# WHAT NEEDS TO BE DONE
Only the lines with "purple" in them need to be copied from the listing.

*** Opening of SOURCE MATERIAL ***

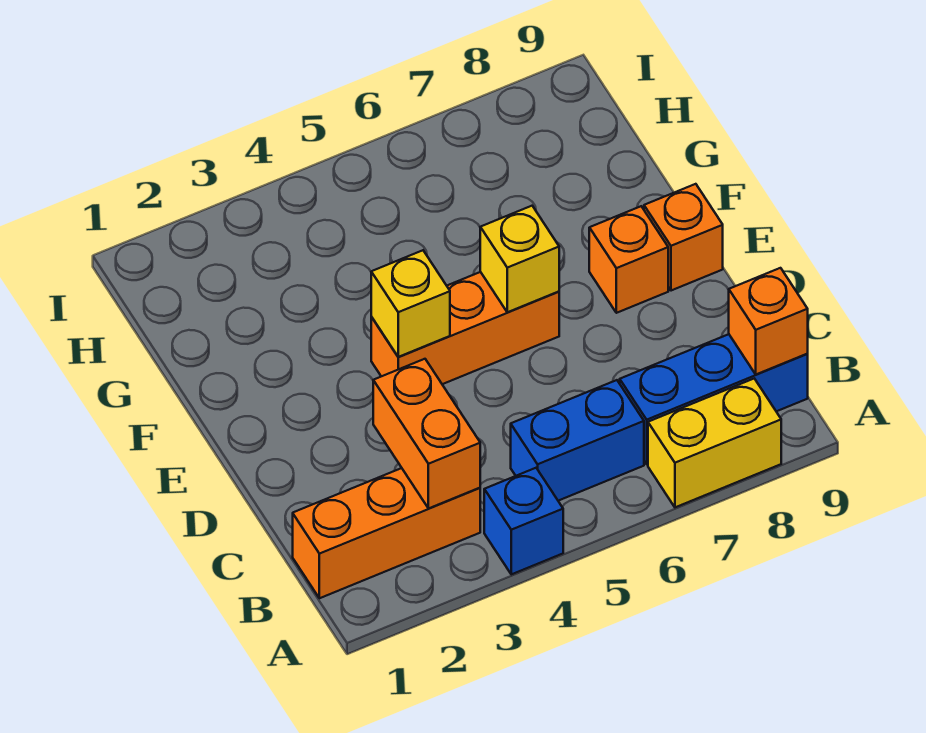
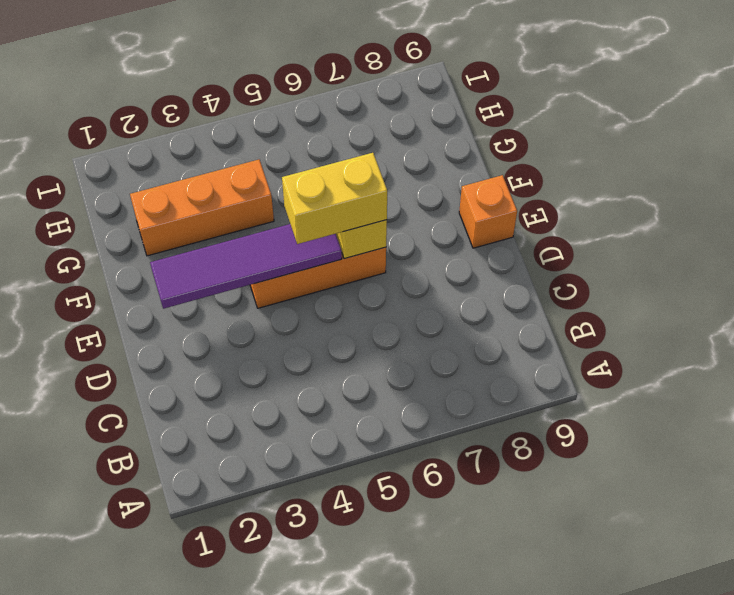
purple tile E2:E5 level 2 -> yellow brick E4 level 2
yellow brick E5:E6 level 3 -> yellow brick A7:A8 level 1
orange brick G2:G4 level 1 -> orange brick B1:B3 level 1
none -> blue brick A4 level 1
none -> blue brick B5:B6 level 1
none -> blue brick B7:B9 level 1

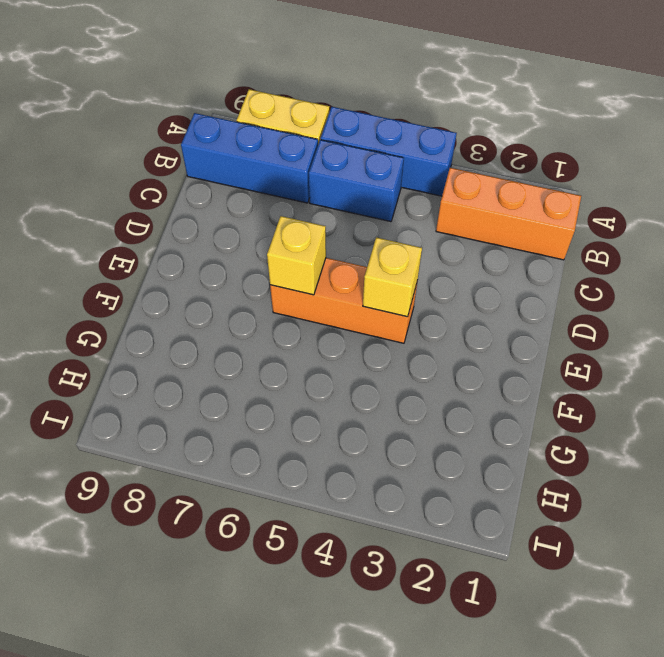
blue brick A4:A6 level 1 -> blue brick A4 level 1
none -> orange brick E8 level 1
none -> orange brick E9 level 1
none -> orange brick B3:C3 level 2

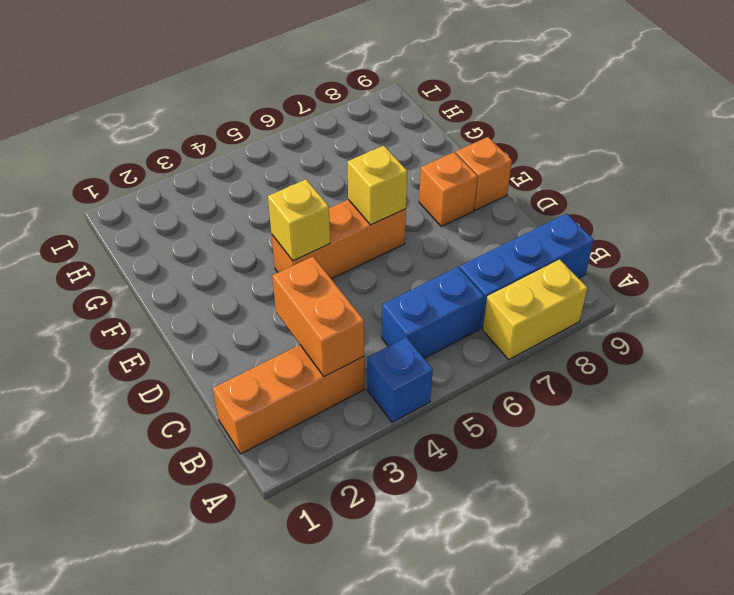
none -> orange brick B9 level 2

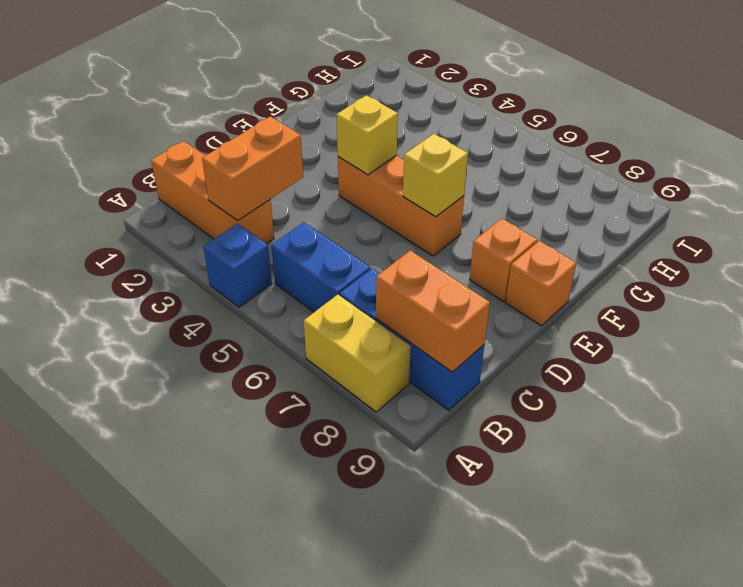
orange brick B8:B9 level 2 -> orange brick B9 level 2

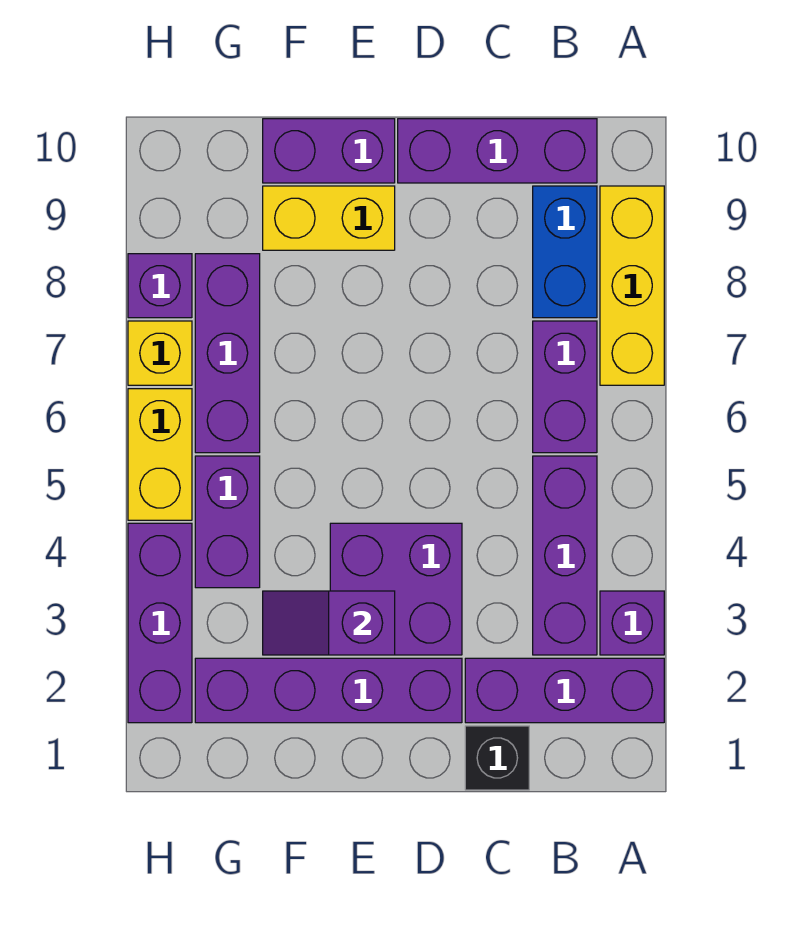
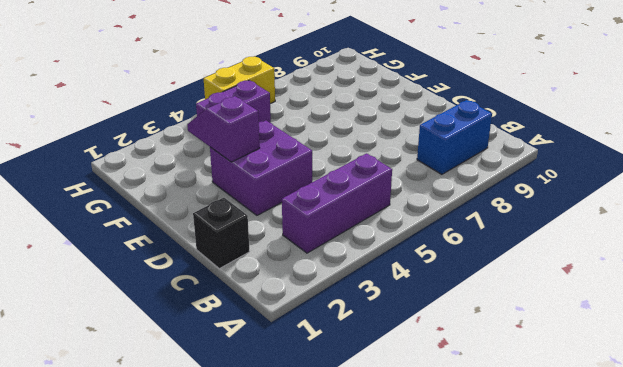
none -> purple brick A2:C2 level 1
none -> purple brick A3 level 1
none -> yellow brick A7:A9 level 1

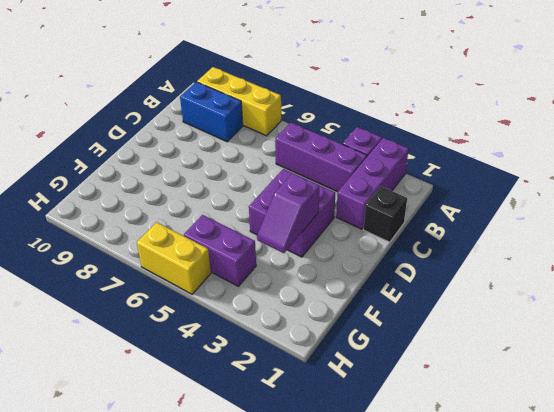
none -> purple brick B6:B7 level 1
none -> purple brick B10:D10 level 1
none -> purple brick D2:G2 level 1

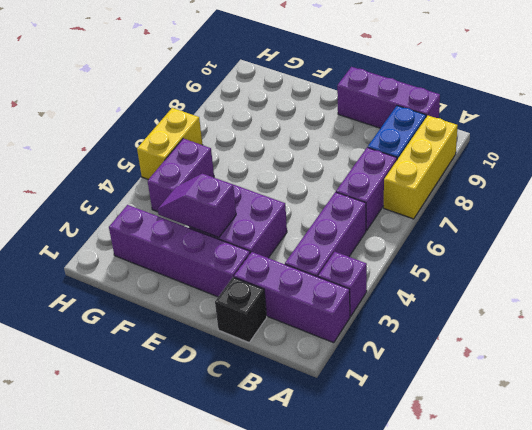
none -> yellow brick E9:F9 level 1
none -> purple brick E10:F10 level 1
none -> purple brick G6:G8 level 1

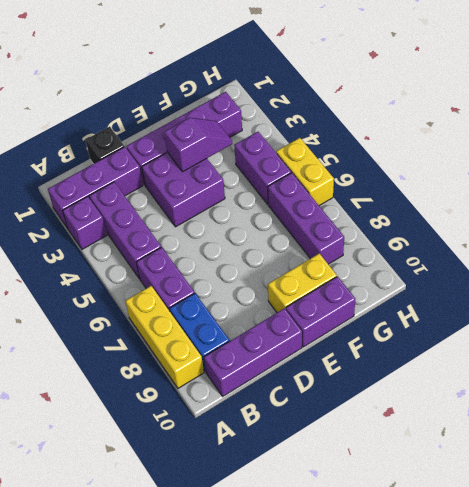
none -> purple brick H2:H4 level 1
none -> yellow brick H7 level 1
none -> purple brick H8 level 1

*** Close of SOURCE MATERIAL ***

# EXERCISE ANSWER
purple tile E2:E5 level 2 -> yellow brick E4 level 2
none -> purple brick A2:C2 level 1
none -> purple brick A3 level 1
none -> purple brick B6:B7 level 1
none -> purple brick B10:D10 level 1
none -> purple brick D2:G2 level 1
none -> purple brick E10:F10 level 1
none -> purple brick G6:G8 level 1
none -> purple brick H2:H4 level 1
none -> purple brick H8 level 1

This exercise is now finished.